- **WHAT IS BEING ASKED**: Print the data below exactly, but only the lines from the one containing "(656, 262) = (268, 599): blue" down to the one containing "(336, 204) = (352, 190): brown", inclusive.

- **DATA EXCERPTS**:

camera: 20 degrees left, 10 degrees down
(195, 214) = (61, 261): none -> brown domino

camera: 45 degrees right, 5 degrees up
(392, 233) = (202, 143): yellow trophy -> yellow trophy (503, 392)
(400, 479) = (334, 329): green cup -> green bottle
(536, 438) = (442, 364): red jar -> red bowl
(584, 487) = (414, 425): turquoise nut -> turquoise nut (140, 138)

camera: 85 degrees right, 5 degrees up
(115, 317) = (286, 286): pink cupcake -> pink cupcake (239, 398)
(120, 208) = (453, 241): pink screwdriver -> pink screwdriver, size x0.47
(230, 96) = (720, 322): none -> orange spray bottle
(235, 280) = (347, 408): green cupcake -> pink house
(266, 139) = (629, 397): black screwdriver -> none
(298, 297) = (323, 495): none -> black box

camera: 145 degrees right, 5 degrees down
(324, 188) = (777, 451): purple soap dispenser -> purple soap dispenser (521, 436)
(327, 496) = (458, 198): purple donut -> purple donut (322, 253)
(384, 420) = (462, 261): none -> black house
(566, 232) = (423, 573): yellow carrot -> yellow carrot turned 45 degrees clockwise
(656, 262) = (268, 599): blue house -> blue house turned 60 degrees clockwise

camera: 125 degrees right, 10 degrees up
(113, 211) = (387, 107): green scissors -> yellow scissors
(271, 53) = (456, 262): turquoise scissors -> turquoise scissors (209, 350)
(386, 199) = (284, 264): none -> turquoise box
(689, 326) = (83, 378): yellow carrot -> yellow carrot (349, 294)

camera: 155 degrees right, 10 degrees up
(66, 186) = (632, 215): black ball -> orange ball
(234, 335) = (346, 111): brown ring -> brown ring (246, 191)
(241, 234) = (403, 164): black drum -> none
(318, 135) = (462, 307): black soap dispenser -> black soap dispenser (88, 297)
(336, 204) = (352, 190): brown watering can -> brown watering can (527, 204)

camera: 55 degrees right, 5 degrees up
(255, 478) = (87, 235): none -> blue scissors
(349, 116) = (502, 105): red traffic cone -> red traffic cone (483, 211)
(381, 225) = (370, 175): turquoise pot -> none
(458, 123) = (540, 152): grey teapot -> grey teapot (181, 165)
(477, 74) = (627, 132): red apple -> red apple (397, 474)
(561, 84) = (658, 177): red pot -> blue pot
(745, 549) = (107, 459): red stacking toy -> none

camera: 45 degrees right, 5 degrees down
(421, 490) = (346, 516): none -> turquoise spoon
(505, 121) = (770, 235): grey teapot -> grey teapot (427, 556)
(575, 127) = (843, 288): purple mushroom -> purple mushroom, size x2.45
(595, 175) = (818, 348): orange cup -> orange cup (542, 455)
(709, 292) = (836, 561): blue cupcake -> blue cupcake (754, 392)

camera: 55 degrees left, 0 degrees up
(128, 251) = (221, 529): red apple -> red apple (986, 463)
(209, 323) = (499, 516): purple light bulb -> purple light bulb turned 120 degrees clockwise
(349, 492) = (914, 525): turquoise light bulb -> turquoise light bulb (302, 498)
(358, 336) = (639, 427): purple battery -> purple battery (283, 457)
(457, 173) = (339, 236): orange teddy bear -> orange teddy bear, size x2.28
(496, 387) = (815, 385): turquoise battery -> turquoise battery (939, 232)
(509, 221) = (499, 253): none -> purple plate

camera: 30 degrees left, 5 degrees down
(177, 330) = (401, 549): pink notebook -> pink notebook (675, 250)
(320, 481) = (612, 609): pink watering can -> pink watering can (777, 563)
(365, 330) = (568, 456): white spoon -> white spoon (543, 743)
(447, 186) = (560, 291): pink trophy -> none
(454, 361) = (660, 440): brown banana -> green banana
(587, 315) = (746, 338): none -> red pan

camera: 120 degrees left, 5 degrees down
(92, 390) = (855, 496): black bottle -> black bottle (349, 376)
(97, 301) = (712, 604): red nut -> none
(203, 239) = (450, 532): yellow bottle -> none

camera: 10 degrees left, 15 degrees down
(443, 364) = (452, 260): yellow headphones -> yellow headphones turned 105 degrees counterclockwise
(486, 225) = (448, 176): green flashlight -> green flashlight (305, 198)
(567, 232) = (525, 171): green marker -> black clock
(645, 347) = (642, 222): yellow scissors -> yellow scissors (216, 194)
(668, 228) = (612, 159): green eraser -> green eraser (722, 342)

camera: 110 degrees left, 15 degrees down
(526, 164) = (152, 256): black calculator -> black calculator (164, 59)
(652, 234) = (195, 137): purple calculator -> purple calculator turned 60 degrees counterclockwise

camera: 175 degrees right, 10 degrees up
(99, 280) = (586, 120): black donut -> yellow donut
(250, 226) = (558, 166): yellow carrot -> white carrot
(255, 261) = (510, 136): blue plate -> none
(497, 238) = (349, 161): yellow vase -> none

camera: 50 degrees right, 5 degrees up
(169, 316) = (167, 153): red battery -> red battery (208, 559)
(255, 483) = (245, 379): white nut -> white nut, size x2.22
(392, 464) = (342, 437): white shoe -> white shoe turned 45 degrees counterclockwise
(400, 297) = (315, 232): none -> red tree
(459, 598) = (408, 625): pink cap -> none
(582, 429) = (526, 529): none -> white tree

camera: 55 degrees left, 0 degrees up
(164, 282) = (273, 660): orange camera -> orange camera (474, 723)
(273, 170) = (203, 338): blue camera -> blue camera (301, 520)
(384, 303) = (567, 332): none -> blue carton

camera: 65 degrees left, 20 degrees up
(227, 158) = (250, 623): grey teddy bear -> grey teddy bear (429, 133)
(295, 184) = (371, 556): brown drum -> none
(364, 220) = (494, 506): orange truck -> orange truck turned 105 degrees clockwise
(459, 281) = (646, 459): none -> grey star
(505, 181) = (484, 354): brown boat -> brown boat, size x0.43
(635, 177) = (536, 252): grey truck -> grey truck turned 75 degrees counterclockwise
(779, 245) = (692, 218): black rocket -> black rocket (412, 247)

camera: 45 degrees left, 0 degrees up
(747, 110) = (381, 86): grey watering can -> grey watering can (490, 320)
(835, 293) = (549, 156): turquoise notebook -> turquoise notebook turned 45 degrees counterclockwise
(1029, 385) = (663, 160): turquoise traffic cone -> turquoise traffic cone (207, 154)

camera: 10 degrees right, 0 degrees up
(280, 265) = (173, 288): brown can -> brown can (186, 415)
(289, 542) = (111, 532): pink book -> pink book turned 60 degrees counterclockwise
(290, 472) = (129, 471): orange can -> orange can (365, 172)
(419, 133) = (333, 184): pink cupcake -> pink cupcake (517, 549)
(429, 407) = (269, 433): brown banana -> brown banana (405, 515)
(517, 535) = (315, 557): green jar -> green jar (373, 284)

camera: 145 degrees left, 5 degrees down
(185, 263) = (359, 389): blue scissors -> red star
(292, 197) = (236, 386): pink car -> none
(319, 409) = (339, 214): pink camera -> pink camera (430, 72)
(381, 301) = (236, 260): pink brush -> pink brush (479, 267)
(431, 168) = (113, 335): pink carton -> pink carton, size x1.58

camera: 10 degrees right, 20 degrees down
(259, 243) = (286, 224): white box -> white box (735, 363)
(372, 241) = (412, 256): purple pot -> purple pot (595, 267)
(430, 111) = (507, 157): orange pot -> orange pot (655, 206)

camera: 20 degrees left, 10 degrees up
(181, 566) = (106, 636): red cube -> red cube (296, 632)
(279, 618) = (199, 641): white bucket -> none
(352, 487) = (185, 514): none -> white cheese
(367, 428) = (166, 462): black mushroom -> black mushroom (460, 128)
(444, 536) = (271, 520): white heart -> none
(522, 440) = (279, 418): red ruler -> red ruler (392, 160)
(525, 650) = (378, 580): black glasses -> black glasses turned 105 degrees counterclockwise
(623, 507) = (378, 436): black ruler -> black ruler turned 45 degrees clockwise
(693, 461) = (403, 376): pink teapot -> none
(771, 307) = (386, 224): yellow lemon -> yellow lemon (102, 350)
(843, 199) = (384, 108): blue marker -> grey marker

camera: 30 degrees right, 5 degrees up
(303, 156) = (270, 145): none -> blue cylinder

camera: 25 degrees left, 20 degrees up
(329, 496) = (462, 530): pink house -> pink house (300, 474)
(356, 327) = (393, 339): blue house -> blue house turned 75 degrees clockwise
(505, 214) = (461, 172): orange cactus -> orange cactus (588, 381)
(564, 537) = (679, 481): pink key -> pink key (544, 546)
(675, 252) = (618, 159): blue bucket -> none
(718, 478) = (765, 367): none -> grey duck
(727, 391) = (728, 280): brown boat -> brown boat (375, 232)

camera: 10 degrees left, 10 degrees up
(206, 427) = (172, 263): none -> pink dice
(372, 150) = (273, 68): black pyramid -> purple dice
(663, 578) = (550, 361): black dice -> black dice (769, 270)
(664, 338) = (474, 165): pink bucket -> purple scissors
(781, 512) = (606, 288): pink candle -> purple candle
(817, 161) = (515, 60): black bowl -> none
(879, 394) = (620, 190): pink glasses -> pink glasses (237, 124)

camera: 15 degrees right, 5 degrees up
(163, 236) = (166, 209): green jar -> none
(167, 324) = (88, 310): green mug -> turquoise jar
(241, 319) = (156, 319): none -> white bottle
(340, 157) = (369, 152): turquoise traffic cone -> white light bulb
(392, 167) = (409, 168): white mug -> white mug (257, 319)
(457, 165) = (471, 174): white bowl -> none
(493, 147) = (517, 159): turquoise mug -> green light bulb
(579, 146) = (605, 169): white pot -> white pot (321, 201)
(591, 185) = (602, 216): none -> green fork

- **RESULT**:
(656, 262) = (268, 599): blue house -> blue house turned 60 degrees clockwise

camera: 125 degrees right, 10 degrees up
(113, 211) = (387, 107): green scissors -> yellow scissors
(271, 53) = (456, 262): turquoise scissors -> turquoise scissors (209, 350)
(386, 199) = (284, 264): none -> turquoise box
(689, 326) = (83, 378): yellow carrot -> yellow carrot (349, 294)

camera: 155 degrees right, 10 degrees up
(66, 186) = (632, 215): black ball -> orange ball
(234, 335) = (346, 111): brown ring -> brown ring (246, 191)
(241, 234) = (403, 164): black drum -> none
(318, 135) = (462, 307): black soap dispenser -> black soap dispenser (88, 297)
(336, 204) = (352, 190): brown watering can -> brown watering can (527, 204)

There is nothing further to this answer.